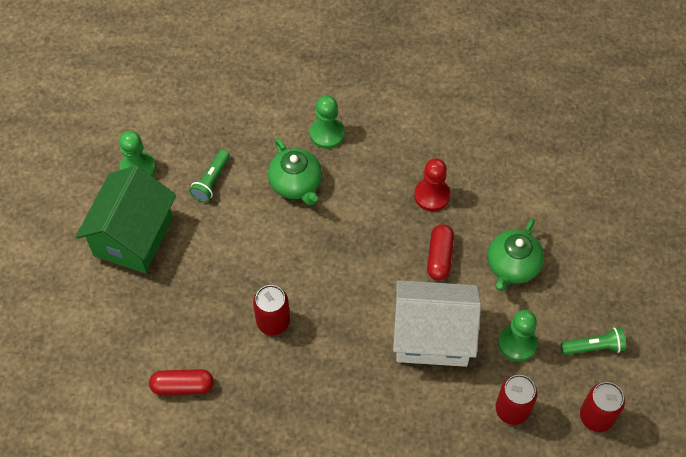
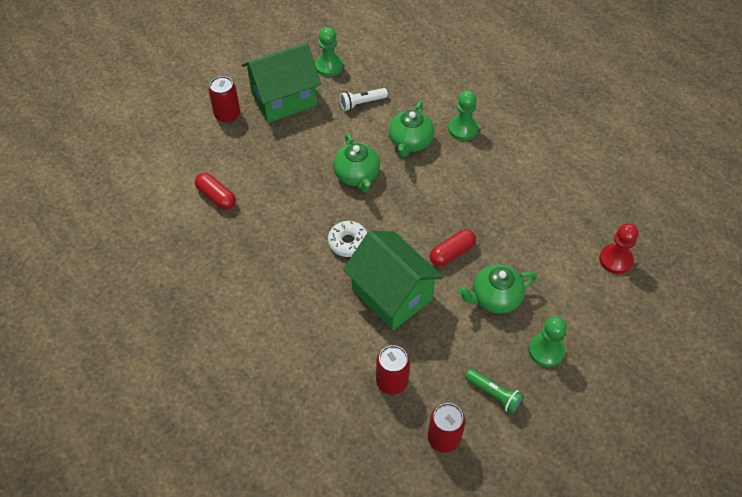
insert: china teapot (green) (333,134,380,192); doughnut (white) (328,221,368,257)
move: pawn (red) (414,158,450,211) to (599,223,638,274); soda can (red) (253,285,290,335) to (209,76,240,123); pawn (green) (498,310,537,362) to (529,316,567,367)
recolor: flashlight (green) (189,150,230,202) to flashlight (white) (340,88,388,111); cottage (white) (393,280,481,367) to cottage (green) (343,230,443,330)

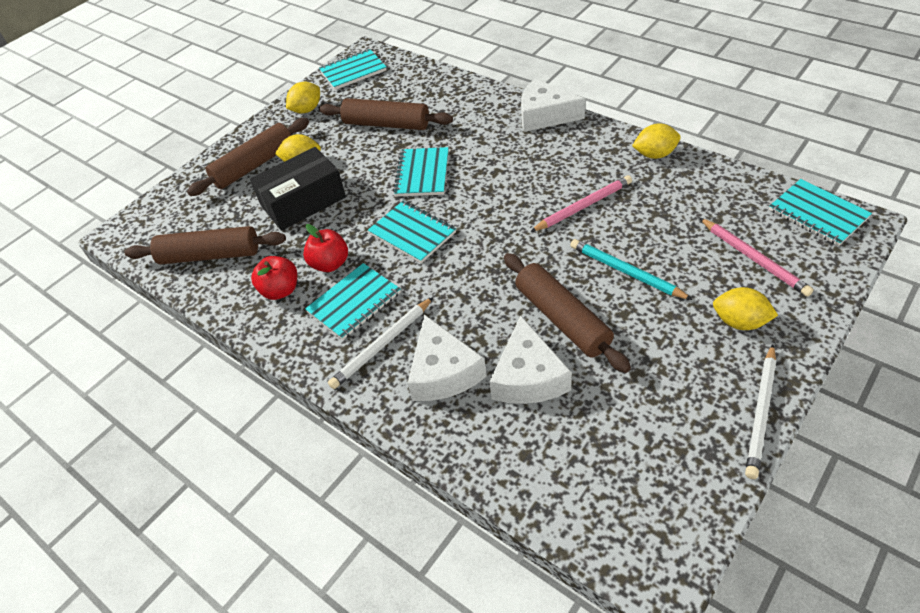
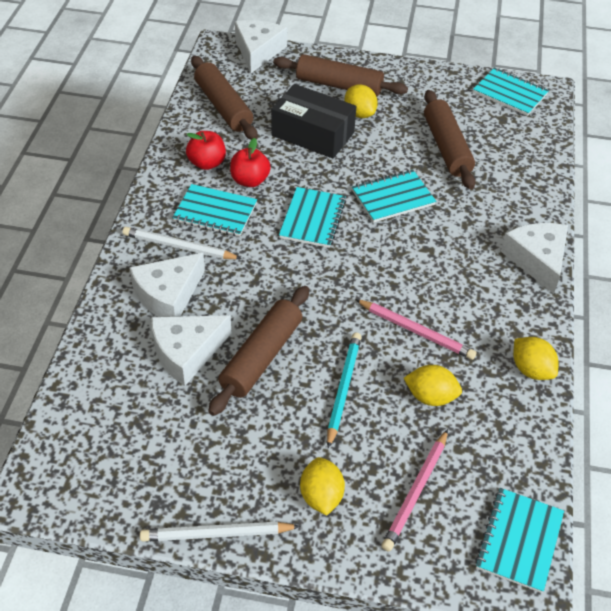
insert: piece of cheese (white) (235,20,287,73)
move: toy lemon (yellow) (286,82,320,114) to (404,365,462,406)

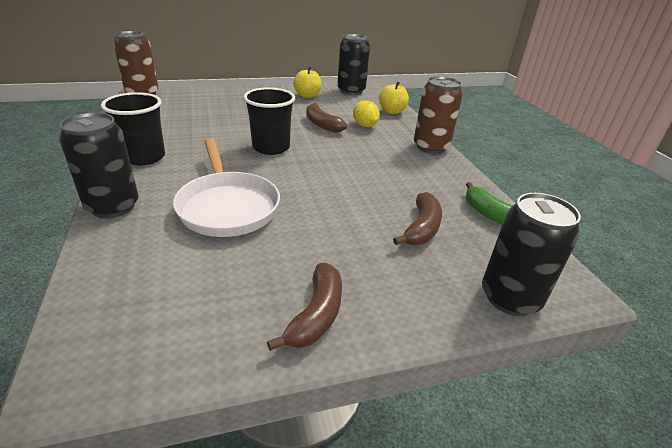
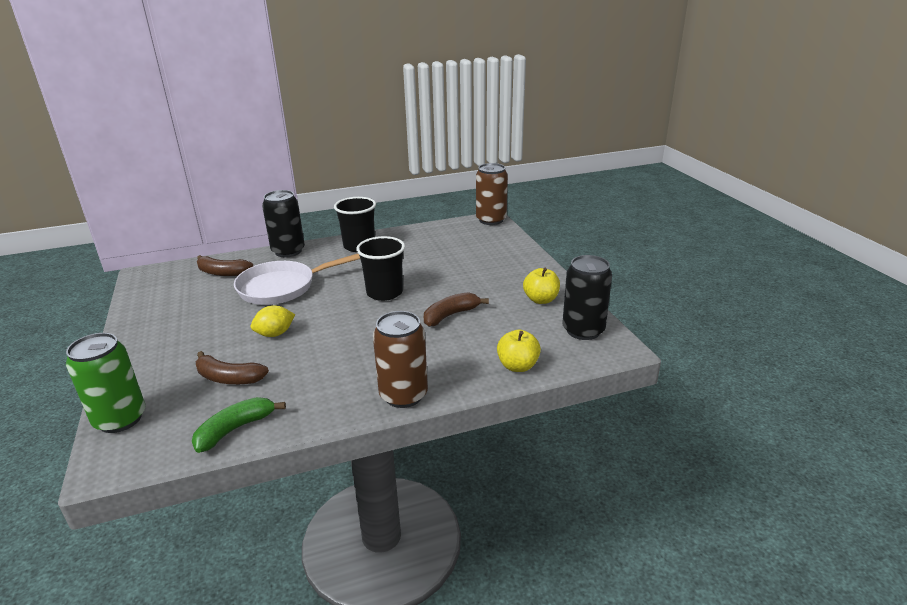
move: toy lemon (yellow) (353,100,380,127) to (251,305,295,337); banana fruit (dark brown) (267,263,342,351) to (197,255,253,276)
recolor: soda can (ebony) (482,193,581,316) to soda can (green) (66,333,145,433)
^^^^
■ To do:
The entries need to be restated exactly, and their pictures left out.

■ Answer space:
insert: china teapot (green) (333,134,380,192); doughnut (white) (328,221,368,257)
move: pawn (red) (414,158,450,211) to (599,223,638,274); soda can (red) (253,285,290,335) to (209,76,240,123); pawn (green) (498,310,537,362) to (529,316,567,367)
recolor: flashlight (green) (189,150,230,202) to flashlight (white) (340,88,388,111); cottage (white) (393,280,481,367) to cottage (green) (343,230,443,330)

insert: piece of cheese (white) (235,20,287,73)
move: toy lemon (yellow) (286,82,320,114) to (404,365,462,406)

move: toy lemon (yellow) (353,100,380,127) to (251,305,295,337); banana fruit (dark brown) (267,263,342,351) to (197,255,253,276)
recolor: soda can (ebony) (482,193,581,316) to soda can (green) (66,333,145,433)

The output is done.